About this exercise
Start at the line holding "yellow vakirarek (no.". Write out that line and each one after it to the end of the data, unchanged.

Dataset items:
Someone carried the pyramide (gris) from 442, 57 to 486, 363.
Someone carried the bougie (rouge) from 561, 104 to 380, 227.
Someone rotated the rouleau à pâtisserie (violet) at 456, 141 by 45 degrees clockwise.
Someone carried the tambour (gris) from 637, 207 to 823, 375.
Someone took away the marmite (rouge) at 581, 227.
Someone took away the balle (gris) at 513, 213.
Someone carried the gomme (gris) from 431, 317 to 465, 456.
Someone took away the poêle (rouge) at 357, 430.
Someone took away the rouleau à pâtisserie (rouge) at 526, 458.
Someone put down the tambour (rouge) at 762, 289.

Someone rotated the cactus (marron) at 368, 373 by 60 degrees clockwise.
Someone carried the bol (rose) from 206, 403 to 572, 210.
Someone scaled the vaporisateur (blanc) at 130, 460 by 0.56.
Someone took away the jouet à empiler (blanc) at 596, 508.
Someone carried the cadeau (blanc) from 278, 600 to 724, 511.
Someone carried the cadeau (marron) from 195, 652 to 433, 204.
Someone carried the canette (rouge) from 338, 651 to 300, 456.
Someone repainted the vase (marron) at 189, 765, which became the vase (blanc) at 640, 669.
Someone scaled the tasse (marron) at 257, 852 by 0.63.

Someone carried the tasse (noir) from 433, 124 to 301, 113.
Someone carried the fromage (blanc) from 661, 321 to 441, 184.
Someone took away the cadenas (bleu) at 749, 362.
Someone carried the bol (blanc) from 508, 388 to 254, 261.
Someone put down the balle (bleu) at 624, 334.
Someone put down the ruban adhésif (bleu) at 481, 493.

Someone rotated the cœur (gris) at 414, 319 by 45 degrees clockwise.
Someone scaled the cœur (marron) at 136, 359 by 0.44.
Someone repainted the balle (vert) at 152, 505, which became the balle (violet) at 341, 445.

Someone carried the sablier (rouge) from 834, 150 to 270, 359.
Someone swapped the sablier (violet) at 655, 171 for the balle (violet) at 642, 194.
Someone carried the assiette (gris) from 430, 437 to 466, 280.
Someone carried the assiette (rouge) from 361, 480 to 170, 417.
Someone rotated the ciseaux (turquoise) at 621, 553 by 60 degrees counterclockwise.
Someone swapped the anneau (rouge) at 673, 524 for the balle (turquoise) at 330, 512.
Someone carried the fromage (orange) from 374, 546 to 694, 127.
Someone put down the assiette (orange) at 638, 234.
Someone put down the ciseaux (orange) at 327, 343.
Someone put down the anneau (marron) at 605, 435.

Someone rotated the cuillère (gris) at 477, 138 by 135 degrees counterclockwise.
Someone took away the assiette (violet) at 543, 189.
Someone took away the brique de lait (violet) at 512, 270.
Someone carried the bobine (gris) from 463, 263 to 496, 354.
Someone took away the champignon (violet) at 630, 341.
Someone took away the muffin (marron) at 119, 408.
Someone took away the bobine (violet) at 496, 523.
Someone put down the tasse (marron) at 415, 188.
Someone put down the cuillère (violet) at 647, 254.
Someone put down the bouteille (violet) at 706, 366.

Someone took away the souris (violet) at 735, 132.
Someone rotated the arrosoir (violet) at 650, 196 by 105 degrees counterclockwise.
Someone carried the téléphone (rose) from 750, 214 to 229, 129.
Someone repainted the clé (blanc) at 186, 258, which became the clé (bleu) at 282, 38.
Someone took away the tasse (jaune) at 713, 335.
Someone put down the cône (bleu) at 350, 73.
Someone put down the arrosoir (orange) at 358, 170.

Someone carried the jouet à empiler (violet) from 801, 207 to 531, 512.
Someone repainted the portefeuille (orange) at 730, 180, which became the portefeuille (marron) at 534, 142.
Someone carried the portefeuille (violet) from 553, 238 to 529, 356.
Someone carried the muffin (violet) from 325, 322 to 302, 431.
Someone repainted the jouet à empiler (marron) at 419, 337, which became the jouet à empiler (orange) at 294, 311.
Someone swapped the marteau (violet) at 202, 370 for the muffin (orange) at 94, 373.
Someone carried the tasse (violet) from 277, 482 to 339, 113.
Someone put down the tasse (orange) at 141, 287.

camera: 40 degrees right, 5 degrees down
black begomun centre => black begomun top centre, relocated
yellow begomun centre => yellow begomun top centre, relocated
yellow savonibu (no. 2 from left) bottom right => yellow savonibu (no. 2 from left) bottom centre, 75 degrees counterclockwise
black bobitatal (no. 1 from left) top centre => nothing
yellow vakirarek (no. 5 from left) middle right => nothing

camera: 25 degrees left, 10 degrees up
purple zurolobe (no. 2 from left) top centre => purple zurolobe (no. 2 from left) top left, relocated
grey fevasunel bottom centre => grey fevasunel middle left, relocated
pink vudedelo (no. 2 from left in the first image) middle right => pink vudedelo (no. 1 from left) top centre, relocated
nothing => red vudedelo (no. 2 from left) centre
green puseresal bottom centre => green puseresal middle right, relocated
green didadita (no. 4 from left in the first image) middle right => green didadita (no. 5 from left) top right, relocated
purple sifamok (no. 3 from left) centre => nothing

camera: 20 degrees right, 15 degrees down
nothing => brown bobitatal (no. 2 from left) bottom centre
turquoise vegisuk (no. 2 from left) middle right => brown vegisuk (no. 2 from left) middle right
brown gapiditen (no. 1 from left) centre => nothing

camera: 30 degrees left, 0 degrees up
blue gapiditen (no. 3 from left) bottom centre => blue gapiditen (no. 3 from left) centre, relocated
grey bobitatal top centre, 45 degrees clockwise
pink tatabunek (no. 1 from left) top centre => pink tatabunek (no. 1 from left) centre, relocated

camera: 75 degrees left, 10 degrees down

Task response
yellow vakirarek (no. 5 from left) middle right => nothing

camera: 25 degrees left, 10 degrees up
purple zurolobe (no. 2 from left) top centre => purple zurolobe (no. 2 from left) top left, relocated
grey fevasunel bottom centre => grey fevasunel middle left, relocated
pink vudedelo (no. 2 from left in the first image) middle right => pink vudedelo (no. 1 from left) top centre, relocated
nothing => red vudedelo (no. 2 from left) centre
green puseresal bottom centre => green puseresal middle right, relocated
green didadita (no. 4 from left in the first image) middle right => green didadita (no. 5 from left) top right, relocated
purple sifamok (no. 3 from left) centre => nothing

camera: 20 degrees right, 15 degrees down
nothing => brown bobitatal (no. 2 from left) bottom centre
turquoise vegisuk (no. 2 from left) middle right => brown vegisuk (no. 2 from left) middle right
brown gapiditen (no. 1 from left) centre => nothing

camera: 30 degrees left, 0 degrees up
blue gapiditen (no. 3 from left) bottom centre => blue gapiditen (no. 3 from left) centre, relocated
grey bobitatal top centre, 45 degrees clockwise
pink tatabunek (no. 1 from left) top centre => pink tatabunek (no. 1 from left) centre, relocated

camera: 75 degrees left, 10 degrees down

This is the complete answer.